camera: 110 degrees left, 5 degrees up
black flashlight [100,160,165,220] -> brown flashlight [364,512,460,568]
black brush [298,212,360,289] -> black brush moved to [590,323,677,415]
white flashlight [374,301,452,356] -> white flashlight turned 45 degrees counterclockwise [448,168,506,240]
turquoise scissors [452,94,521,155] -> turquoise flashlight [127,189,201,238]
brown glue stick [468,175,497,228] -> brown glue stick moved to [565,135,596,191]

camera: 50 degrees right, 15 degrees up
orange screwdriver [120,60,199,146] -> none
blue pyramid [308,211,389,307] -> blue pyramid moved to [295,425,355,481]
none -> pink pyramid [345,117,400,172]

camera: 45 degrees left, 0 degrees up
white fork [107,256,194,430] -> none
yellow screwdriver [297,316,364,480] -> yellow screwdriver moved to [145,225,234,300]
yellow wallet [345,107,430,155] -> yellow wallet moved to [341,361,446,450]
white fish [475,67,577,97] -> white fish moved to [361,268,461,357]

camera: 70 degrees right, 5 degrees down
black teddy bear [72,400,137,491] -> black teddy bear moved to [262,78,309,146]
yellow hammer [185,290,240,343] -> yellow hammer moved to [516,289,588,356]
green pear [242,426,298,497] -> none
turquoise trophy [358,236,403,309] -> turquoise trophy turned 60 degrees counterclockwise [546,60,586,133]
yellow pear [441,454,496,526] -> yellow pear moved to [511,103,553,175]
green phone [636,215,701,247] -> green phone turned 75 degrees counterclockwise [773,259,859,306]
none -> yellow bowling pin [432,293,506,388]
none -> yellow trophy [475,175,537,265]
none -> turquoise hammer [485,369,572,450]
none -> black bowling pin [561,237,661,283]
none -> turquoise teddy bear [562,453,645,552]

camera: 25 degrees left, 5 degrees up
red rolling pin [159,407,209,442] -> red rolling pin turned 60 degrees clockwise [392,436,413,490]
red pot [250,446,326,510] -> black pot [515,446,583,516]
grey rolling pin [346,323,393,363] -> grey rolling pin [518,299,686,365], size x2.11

__________

* Task instructions *
Copy out each line of the data that has the word "brown" in it.

* Answer to this problem *
black flashlight [100,160,165,220] -> brown flashlight [364,512,460,568]
brown glue stick [468,175,497,228] -> brown glue stick moved to [565,135,596,191]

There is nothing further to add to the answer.